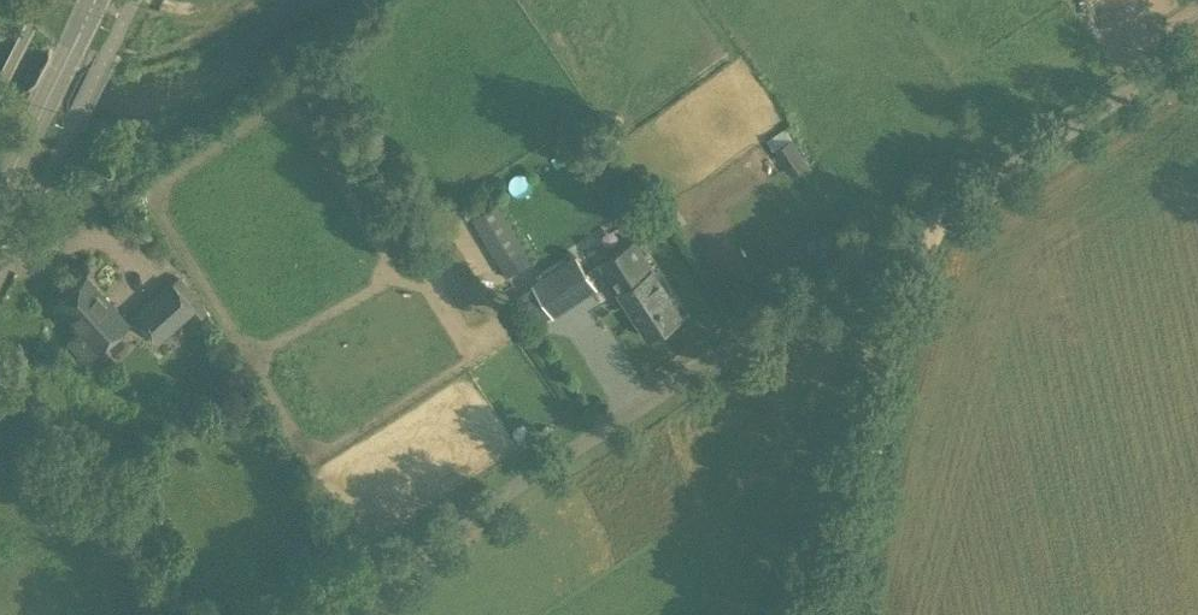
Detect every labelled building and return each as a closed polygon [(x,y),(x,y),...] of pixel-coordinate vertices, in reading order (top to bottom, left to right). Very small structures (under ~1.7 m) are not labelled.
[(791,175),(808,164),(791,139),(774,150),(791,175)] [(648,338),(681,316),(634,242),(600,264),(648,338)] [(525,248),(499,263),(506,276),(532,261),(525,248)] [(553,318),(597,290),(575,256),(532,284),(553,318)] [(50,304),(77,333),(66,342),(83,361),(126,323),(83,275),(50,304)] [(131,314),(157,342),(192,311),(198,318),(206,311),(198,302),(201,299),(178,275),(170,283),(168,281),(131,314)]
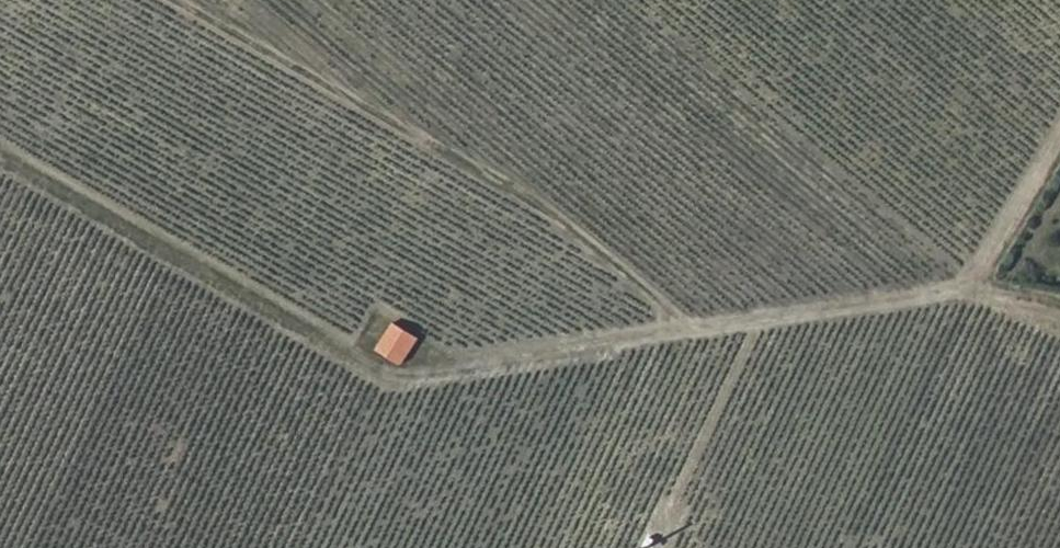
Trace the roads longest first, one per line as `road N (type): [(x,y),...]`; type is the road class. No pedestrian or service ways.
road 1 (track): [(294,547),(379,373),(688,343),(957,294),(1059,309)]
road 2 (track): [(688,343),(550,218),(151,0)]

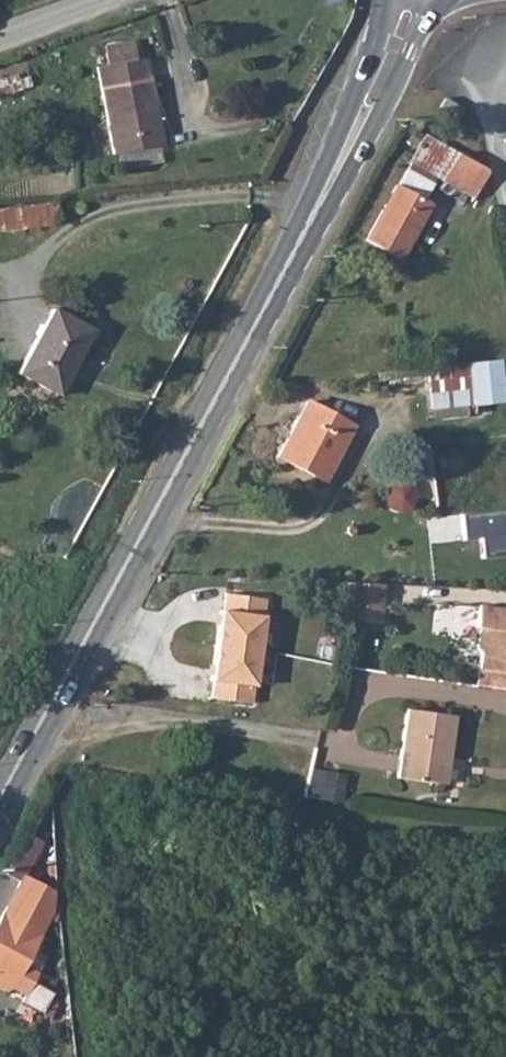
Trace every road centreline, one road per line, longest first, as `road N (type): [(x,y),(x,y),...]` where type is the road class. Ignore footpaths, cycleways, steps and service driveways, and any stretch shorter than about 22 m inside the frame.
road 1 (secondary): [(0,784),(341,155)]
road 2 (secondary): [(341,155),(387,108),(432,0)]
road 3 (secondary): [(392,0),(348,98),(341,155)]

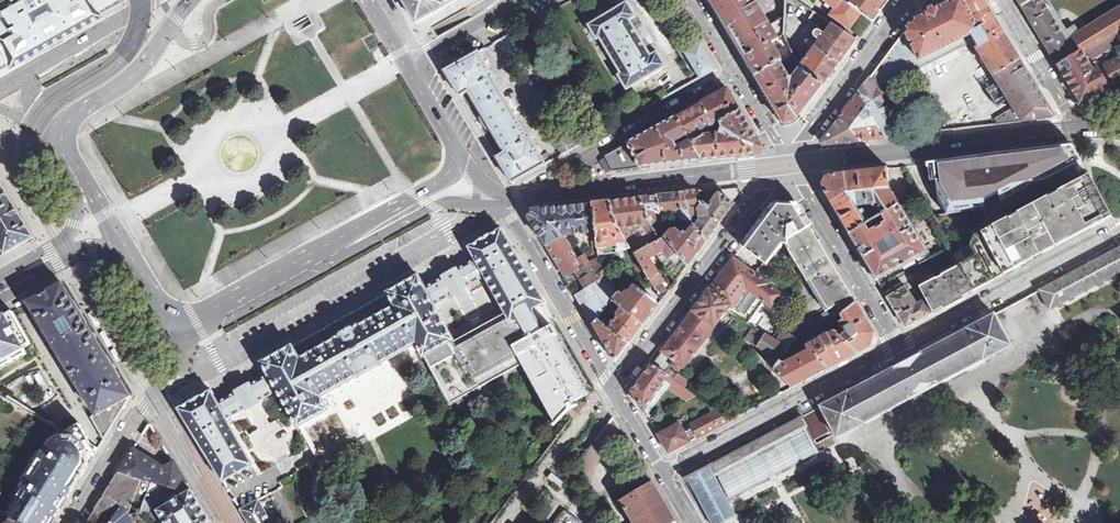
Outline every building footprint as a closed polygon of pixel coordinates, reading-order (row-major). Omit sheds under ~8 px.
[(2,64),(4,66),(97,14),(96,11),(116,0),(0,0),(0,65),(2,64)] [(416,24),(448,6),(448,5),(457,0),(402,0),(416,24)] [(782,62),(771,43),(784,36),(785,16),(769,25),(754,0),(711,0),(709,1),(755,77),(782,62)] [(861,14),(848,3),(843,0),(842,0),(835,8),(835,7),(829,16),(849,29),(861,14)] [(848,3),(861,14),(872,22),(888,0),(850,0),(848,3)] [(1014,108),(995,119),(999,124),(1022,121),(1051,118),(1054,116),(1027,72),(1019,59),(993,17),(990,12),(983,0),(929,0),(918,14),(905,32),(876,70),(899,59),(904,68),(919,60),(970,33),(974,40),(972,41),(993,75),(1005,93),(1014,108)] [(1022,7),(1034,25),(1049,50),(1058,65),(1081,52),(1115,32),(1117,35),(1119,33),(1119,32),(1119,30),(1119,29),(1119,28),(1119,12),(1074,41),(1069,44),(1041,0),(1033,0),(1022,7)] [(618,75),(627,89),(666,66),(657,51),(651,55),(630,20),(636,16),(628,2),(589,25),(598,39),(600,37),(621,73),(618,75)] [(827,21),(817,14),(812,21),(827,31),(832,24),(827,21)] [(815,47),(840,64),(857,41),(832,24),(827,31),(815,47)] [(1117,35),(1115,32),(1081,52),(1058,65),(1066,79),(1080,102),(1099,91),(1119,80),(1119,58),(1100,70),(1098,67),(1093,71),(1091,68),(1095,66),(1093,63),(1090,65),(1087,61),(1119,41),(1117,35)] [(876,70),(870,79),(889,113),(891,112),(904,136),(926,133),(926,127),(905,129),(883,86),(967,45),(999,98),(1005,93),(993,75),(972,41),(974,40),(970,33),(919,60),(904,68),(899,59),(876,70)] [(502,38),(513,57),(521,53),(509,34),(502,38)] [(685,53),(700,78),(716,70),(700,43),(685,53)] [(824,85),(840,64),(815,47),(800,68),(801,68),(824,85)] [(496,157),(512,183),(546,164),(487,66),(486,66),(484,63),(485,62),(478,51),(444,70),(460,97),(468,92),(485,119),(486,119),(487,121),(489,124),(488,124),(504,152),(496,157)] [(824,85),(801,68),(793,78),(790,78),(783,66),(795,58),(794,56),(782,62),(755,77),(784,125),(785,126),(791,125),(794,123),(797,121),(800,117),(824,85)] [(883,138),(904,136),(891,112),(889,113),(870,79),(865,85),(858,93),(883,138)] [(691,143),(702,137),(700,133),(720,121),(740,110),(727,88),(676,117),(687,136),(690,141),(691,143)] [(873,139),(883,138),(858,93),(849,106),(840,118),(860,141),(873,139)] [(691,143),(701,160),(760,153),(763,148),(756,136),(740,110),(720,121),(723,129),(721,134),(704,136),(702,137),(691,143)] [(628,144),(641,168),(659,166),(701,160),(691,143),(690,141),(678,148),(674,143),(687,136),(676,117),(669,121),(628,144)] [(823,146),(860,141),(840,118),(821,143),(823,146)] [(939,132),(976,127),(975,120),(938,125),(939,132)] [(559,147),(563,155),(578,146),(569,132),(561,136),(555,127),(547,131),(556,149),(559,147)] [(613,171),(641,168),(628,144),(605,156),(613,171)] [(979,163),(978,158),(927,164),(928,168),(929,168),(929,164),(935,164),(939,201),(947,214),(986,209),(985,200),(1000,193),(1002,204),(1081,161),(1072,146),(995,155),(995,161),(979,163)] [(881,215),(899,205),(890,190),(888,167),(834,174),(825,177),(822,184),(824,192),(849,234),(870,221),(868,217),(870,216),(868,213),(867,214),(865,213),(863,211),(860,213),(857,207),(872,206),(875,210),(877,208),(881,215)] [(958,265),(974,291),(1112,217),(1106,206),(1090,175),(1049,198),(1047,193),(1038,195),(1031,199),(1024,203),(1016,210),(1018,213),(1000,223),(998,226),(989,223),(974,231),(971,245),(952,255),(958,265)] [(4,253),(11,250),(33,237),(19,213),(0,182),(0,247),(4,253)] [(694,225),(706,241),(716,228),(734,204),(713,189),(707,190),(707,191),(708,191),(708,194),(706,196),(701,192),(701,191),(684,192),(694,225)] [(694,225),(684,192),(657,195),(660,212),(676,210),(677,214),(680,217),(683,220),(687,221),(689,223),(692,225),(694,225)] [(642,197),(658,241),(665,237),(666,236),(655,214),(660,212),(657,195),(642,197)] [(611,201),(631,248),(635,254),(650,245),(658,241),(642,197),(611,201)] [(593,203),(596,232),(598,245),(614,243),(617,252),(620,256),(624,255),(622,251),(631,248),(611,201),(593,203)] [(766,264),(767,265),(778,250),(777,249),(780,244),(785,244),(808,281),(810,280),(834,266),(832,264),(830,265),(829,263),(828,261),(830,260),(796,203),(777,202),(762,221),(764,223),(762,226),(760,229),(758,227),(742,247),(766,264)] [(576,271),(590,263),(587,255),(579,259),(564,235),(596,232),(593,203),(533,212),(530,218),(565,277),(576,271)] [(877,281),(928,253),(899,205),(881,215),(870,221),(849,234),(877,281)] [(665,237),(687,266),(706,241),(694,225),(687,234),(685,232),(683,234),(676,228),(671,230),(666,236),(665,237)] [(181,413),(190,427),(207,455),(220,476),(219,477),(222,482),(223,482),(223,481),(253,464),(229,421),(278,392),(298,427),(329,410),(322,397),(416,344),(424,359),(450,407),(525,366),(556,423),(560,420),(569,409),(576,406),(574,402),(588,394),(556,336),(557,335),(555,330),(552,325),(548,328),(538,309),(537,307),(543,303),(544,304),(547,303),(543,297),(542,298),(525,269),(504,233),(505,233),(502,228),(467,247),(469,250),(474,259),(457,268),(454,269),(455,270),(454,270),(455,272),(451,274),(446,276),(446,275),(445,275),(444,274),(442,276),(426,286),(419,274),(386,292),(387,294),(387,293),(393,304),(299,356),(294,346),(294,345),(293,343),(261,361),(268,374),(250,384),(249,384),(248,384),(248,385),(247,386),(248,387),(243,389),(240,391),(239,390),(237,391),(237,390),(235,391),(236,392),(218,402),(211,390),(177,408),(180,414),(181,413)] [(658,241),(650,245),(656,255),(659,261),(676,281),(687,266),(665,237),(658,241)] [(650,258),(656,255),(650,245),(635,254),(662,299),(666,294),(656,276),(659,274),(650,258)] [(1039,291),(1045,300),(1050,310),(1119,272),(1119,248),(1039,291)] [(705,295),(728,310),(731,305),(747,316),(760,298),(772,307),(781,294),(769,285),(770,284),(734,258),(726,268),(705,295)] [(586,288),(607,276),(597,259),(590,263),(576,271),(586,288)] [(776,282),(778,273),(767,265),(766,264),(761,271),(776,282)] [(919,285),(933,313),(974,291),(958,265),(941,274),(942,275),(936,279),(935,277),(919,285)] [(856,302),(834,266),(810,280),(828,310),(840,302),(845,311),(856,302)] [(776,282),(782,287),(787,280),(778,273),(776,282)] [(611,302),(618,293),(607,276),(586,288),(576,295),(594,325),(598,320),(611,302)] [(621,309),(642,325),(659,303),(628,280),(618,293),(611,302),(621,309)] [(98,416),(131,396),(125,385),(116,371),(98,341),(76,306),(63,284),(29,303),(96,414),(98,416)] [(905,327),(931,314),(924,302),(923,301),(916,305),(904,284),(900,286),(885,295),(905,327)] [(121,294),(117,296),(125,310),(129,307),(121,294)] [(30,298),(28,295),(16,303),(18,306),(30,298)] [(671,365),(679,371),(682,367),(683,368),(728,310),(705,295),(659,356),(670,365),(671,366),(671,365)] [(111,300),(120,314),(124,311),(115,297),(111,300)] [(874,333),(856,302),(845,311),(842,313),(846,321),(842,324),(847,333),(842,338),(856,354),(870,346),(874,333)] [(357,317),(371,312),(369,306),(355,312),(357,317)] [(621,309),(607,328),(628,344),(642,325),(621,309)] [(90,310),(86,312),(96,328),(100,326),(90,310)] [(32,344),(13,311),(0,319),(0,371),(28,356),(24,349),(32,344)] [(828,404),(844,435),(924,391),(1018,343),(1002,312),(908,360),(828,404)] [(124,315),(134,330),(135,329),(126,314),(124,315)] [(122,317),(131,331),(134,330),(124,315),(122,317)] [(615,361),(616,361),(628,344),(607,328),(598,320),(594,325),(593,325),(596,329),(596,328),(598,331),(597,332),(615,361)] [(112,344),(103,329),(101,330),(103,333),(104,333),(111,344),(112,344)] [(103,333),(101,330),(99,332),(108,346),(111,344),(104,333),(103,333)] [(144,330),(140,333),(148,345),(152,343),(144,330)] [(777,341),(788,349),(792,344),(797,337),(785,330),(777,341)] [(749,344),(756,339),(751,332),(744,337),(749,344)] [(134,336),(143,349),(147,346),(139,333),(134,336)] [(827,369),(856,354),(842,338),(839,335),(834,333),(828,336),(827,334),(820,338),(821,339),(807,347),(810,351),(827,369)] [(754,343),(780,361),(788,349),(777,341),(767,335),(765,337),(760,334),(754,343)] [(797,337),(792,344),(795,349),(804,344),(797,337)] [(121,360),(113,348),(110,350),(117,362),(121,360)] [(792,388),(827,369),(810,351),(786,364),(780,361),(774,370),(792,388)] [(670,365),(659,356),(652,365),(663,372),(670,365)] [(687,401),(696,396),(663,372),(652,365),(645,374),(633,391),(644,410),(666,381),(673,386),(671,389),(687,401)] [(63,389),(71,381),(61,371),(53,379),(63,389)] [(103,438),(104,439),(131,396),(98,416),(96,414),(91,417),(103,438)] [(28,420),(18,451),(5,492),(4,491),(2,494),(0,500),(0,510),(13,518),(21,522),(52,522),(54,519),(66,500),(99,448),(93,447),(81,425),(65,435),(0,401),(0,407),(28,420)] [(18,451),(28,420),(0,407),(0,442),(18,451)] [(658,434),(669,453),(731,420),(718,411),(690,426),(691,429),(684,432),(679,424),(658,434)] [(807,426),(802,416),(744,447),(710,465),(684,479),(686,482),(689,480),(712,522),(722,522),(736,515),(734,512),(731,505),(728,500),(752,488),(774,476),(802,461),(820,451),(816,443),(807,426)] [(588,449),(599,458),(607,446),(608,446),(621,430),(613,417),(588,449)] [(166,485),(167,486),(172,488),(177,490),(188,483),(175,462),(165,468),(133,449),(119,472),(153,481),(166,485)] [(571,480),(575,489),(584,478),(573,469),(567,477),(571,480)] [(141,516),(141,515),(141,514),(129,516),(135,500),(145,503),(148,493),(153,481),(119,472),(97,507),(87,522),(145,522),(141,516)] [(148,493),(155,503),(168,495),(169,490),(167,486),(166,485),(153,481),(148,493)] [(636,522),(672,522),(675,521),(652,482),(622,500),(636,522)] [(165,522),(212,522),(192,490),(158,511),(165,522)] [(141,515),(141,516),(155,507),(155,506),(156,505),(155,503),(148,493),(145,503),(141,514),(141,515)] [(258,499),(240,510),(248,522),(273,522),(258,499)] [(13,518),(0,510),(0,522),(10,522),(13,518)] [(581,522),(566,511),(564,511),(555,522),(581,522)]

Work to complete: Copy out, from the material above, each line where the word "Trace" is present.

Your solution:
Trace the roads longest first, one per line as `road N (type): [(x,y),...]`; type is the road class. No pedestrian or service ways.
Trace every road centreline, one road per line, longest first, as `road N (type): [(x,y),(x,y),...]` where type is the road class. Ignore footpaths, cycleways, steps and service driveways, and any stretch shorter than about 22 m inside the frame.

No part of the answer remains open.